■ **Work required**
Work out how many lines of the records contain "toothbrush". Answer with the number and nothing else.

■ **Records provided**

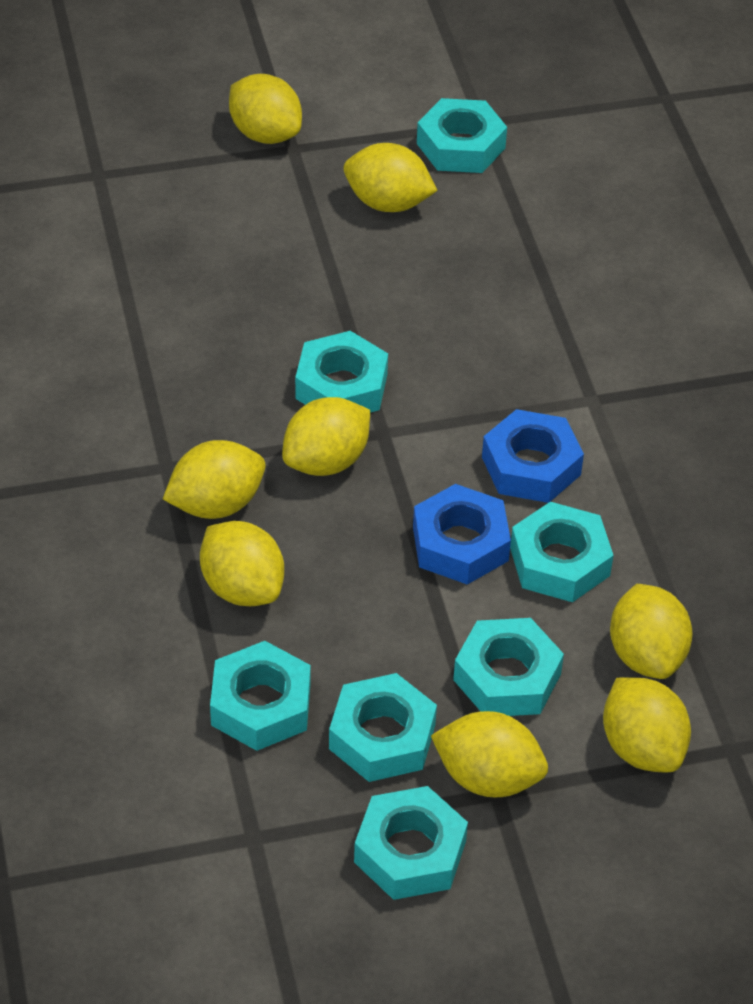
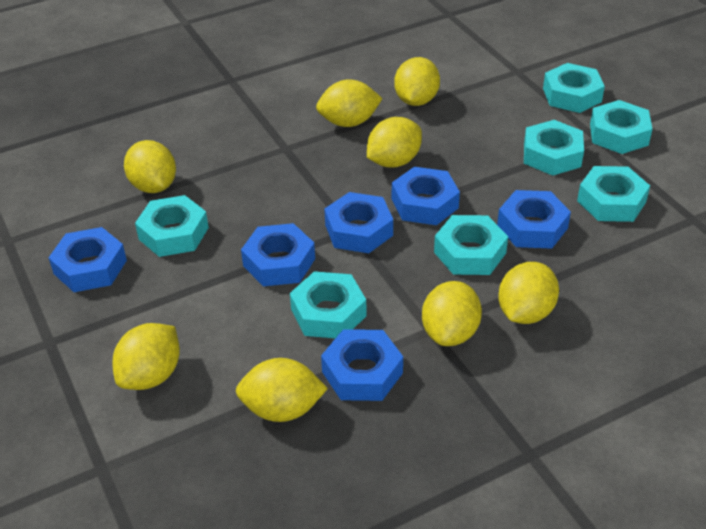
blue nut: 2 -> 6

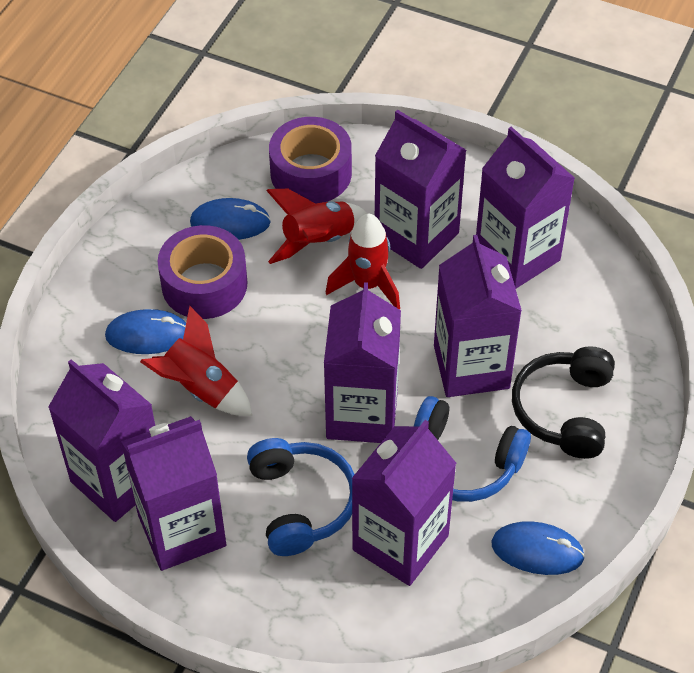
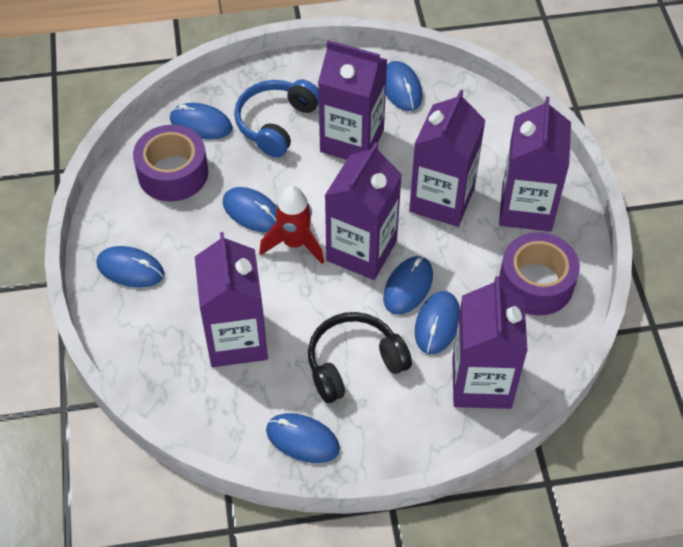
blue headphones: 2 -> 1
blue mouse: 3 -> 7
purple carton: 7 -> 6
red rocket: 3 -> 1

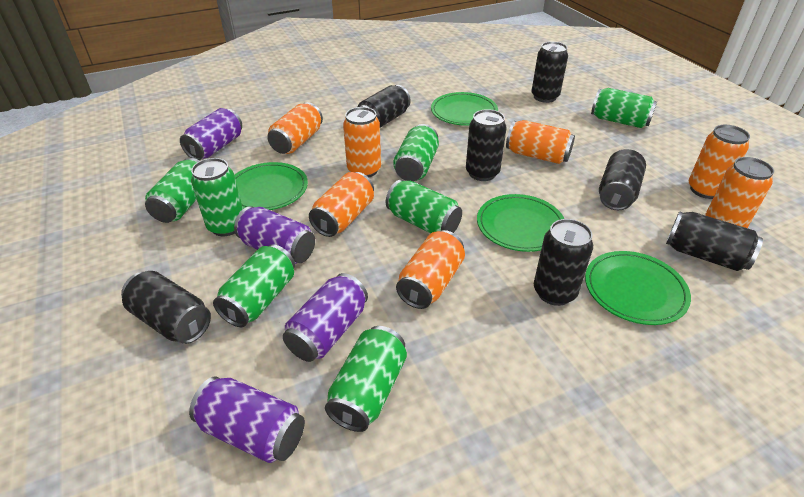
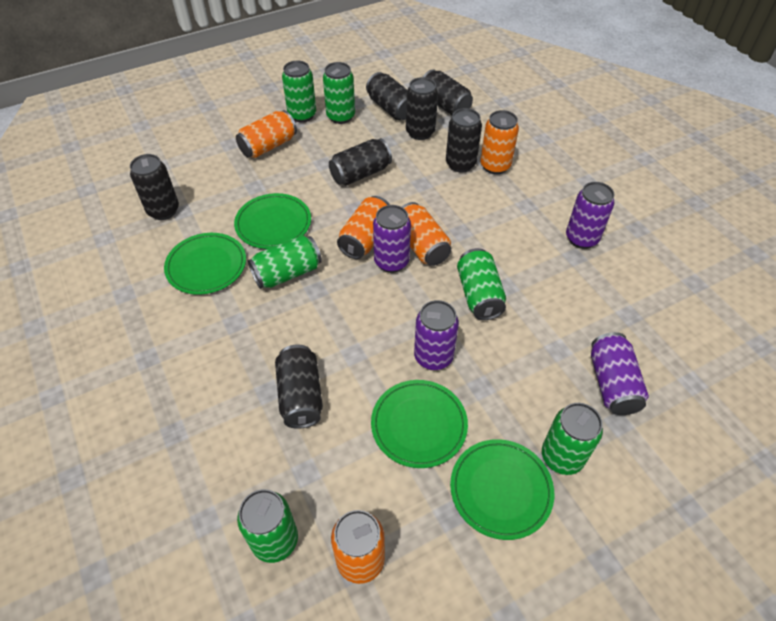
green can: 7 -> 6
orange can: 7 -> 5

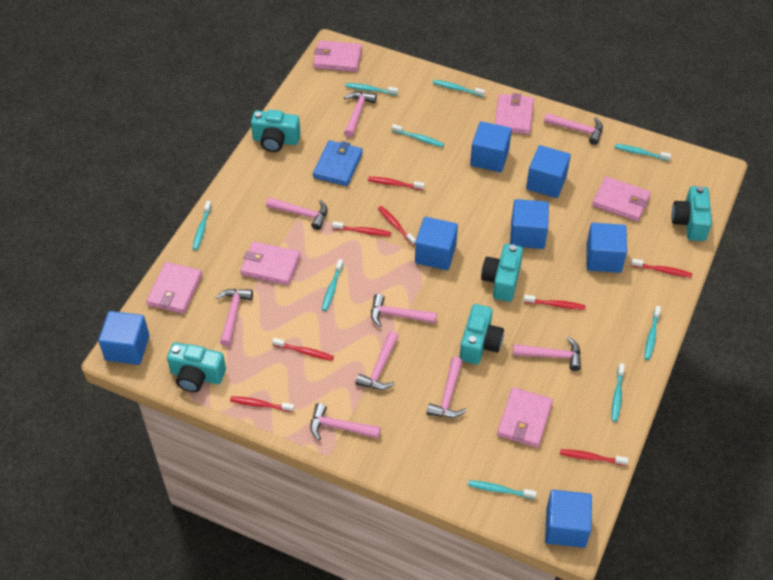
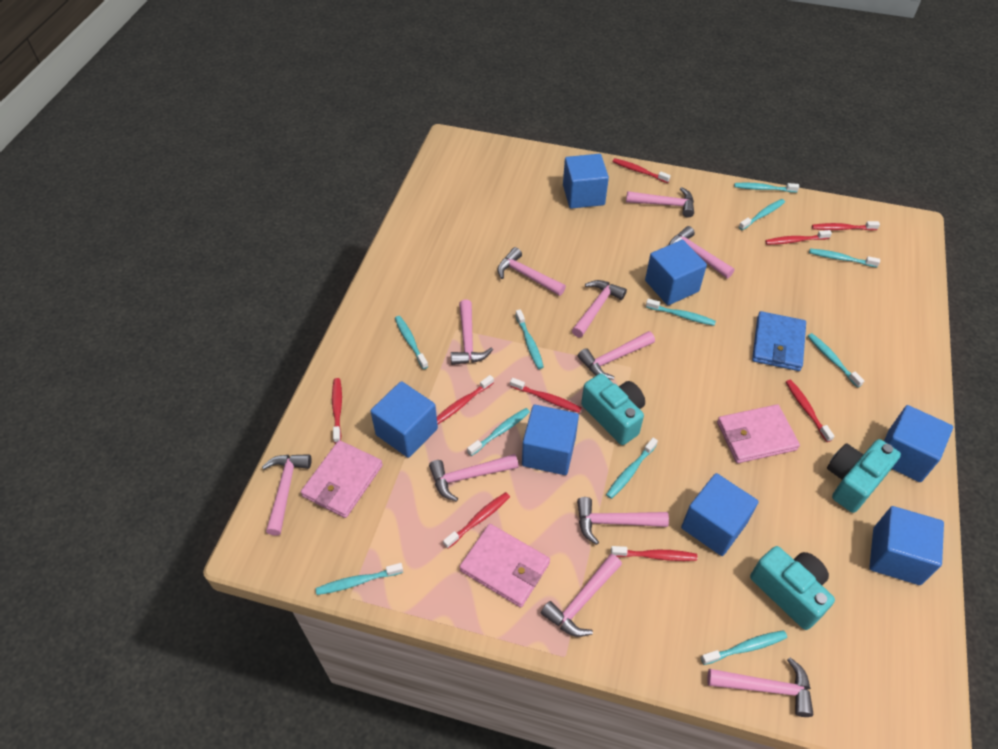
pink hammer: 9 -> 11
pink wallet: 6 -> 3
red toothbrush: 8 -> 9
turquoise camera: 5 -> 3
turquoise toothbrush: 9 -> 11

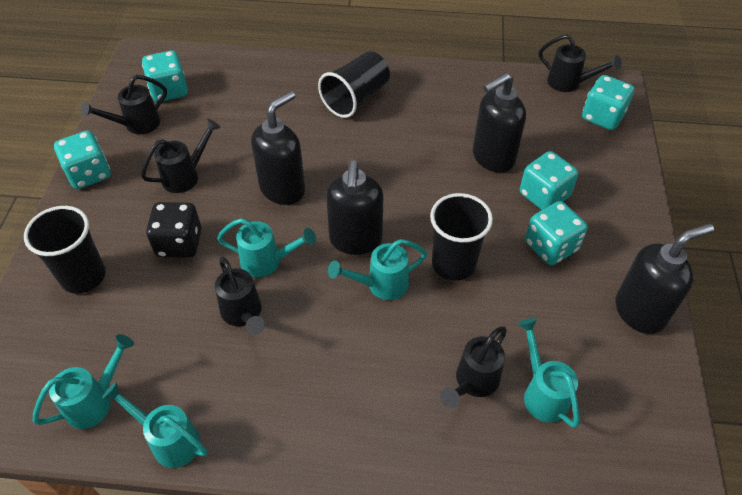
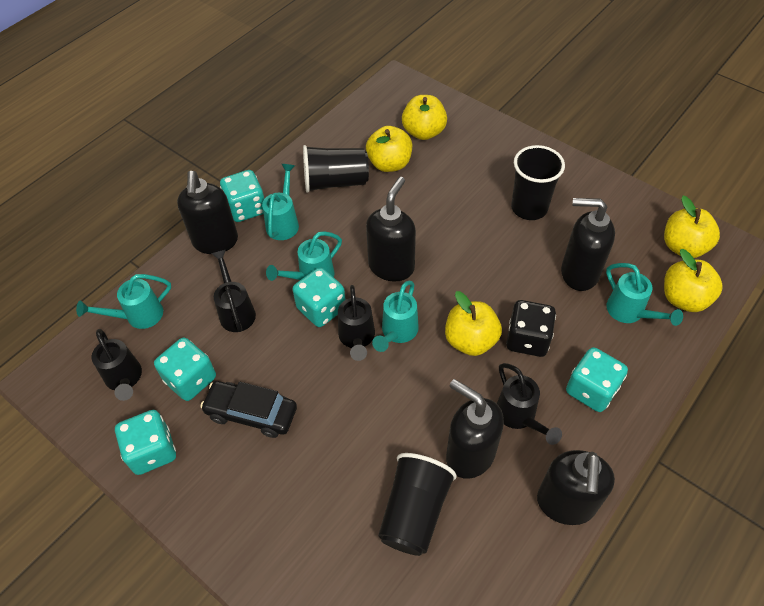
black car: 0 -> 1
black soap dispenser: 4 -> 5
black watering can: 5 -> 4
yellow apple: 0 -> 5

■ **Response to this task**
2